> [Task details]
Pull out from the material below all lines with "camera".

> [Information supplied]
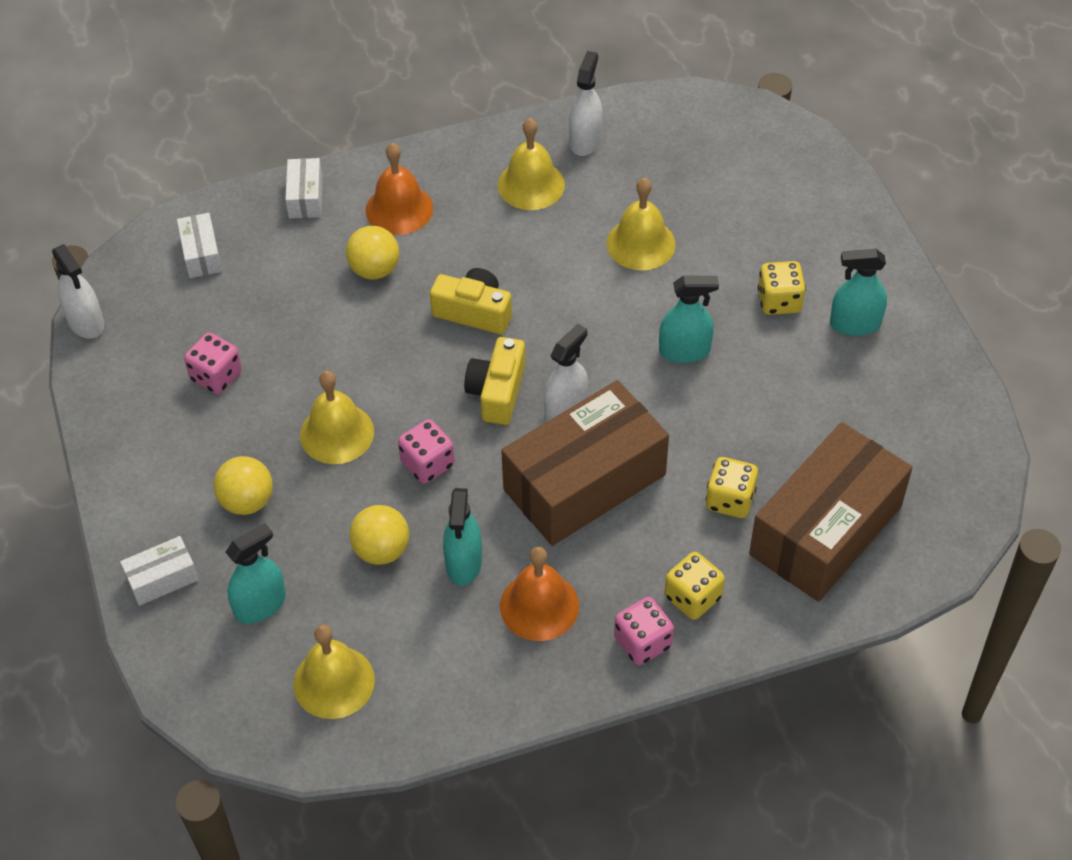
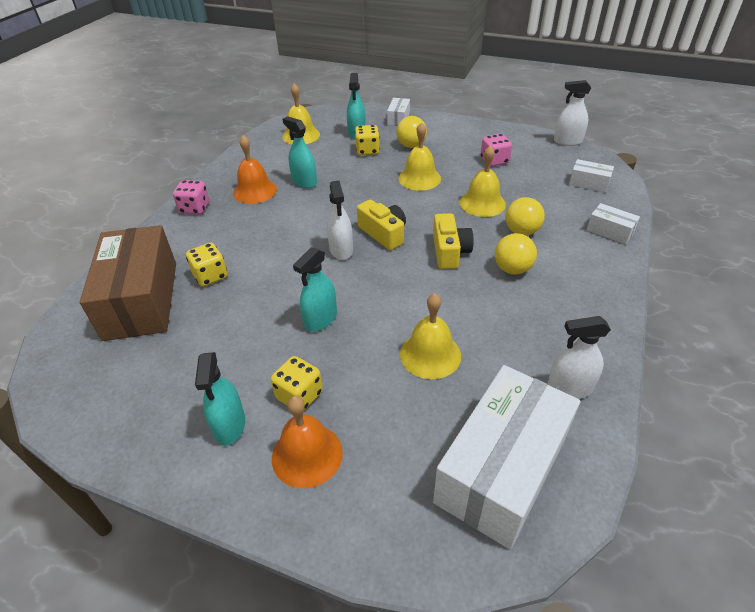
camera: 130 degrees right, 10 degrees down
yellow ball [349,505,409,565] -> yellow ball moved to [495,233,537,274]
orange bell [365,143,433,235] -> orange bell moved to [272,396,343,488]
pink dice [398,419,455,484] -> none
yellow camera [430,268,512,334] -> yellow camera turned 60 degrees counterclockwise [433,213,474,269]
yellow bell [498,118,565,210] -> yellow bell moved to [460,145,506,217]
brown box [501,380,669,546] -> none
white spray bottle [569,51,603,156] -> white spray bottle turned 120 degrees clockwise [547,316,611,399]
yellow dice [664,552,725,620] -> yellow dice moved to [355,125,380,155]
turquoise spray bottle [830,249,887,336] -> turquoise spray bottle turned 135 degrees clockwise [195,352,245,446]
none -> white box [433,365,581,550]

> [Final answer]
camera: 130 degrees right, 10 degrees down
yellow camera [430,268,512,334] -> yellow camera turned 60 degrees counterclockwise [433,213,474,269]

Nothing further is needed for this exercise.